> _Task description_:
Write out the records in full, exactly as given, but without the images.

(Before-and-after scene images)

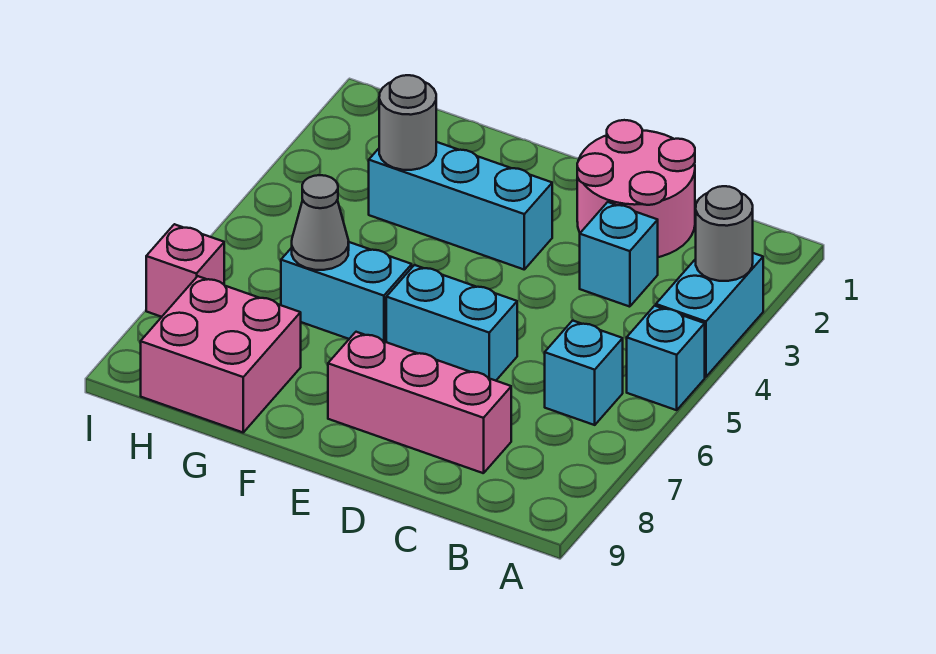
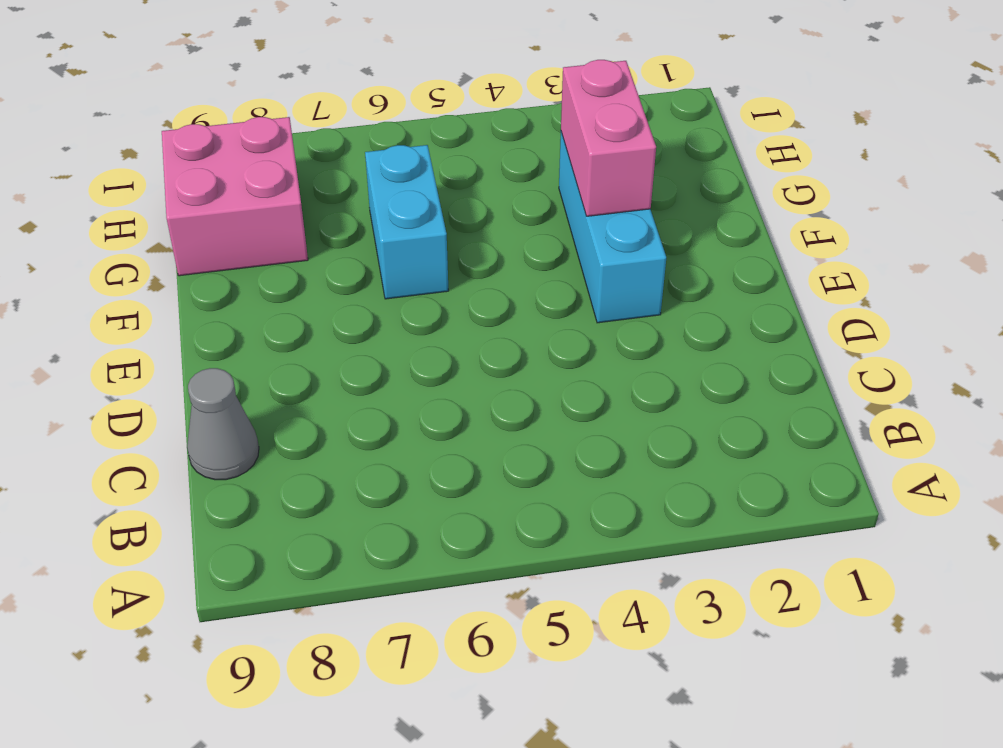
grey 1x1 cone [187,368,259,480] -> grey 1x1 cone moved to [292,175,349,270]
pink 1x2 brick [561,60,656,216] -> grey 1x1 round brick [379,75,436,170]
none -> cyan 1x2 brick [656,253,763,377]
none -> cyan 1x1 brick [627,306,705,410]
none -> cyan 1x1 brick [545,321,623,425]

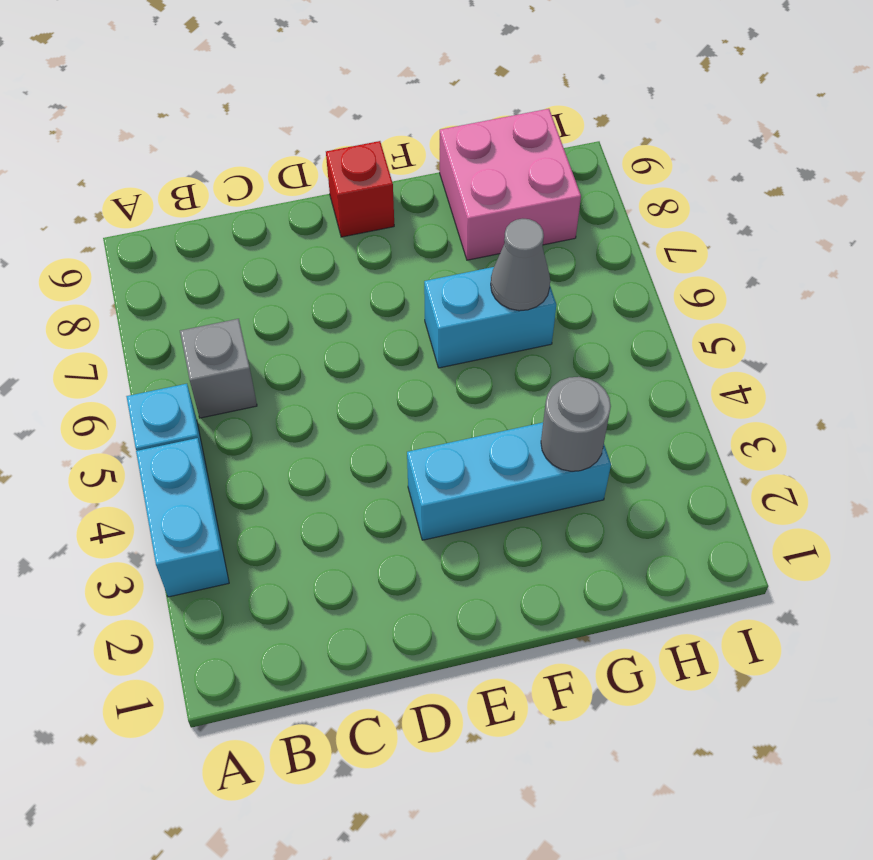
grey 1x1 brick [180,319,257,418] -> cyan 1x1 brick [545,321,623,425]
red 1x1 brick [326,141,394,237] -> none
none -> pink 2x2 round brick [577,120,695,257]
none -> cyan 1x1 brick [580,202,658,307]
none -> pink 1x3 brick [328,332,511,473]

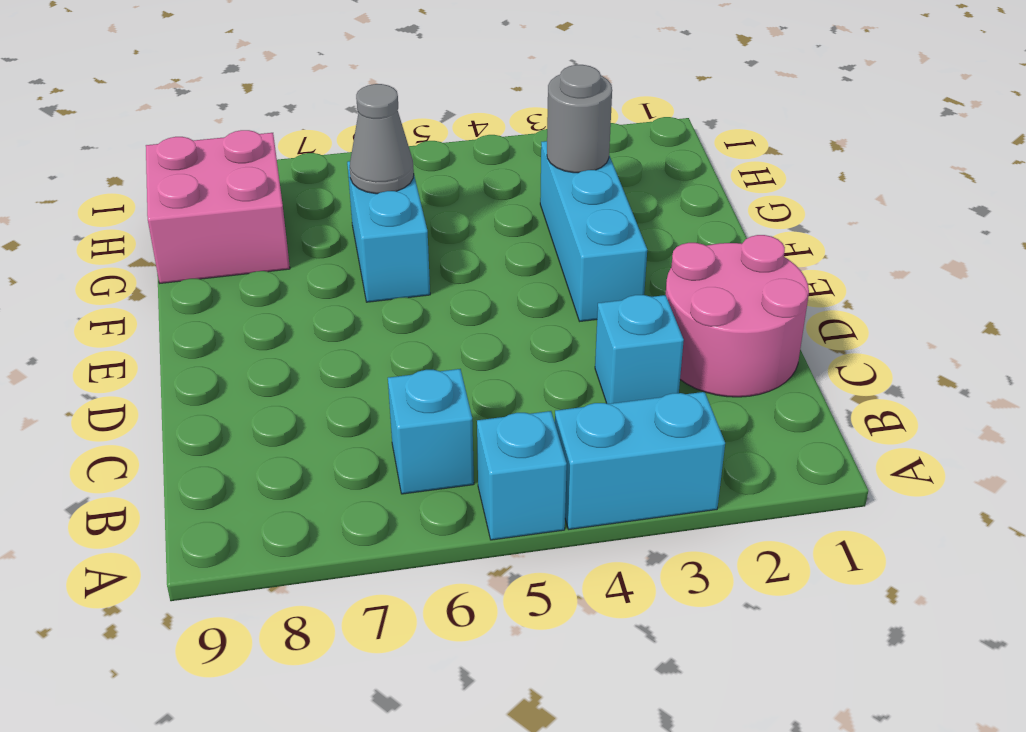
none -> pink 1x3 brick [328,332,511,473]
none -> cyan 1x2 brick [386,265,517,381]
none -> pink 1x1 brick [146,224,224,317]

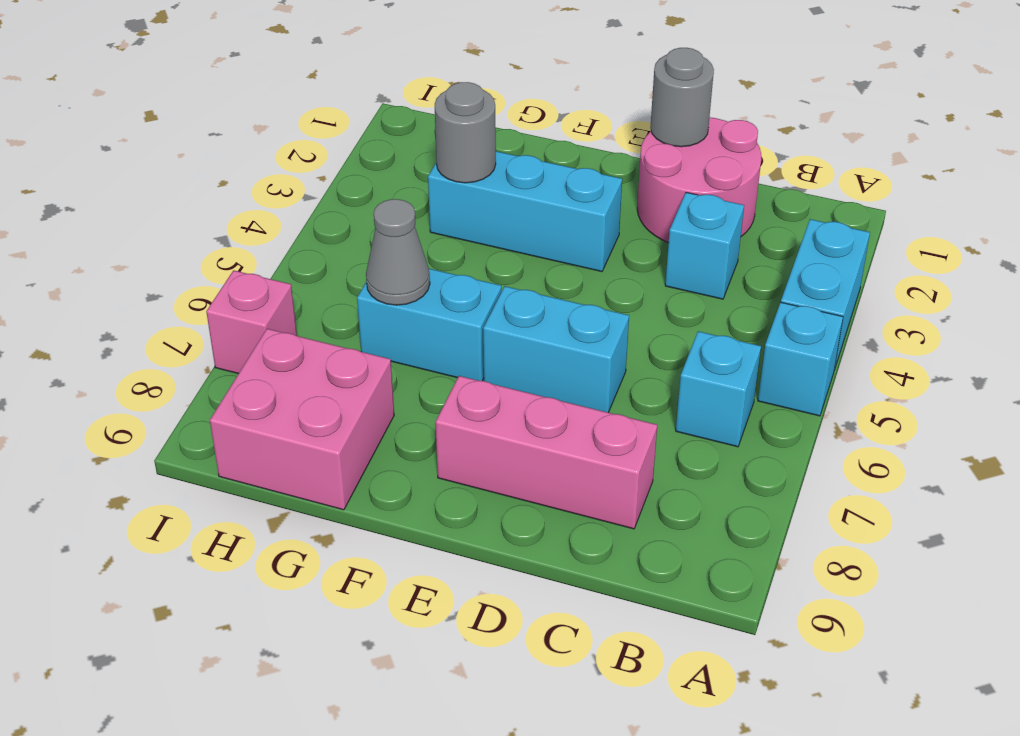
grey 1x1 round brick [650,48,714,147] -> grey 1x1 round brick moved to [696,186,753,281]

> _Written solution_:
grey 1x1 cone [187,368,259,480] -> grey 1x1 cone moved to [292,175,349,270]
pink 1x2 brick [561,60,656,216] -> grey 1x1 round brick [379,75,436,170]
none -> cyan 1x2 brick [656,253,763,377]
none -> cyan 1x1 brick [627,306,705,410]
none -> cyan 1x1 brick [545,321,623,425]

grey 1x1 brick [180,319,257,418] -> cyan 1x1 brick [545,321,623,425]
red 1x1 brick [326,141,394,237] -> none
none -> pink 2x2 round brick [577,120,695,257]
none -> cyan 1x1 brick [580,202,658,307]
none -> pink 1x3 brick [328,332,511,473]

none -> pink 1x3 brick [328,332,511,473]
none -> cyan 1x2 brick [386,265,517,381]
none -> pink 1x1 brick [146,224,224,317]

grey 1x1 round brick [650,48,714,147] -> grey 1x1 round brick moved to [696,186,753,281]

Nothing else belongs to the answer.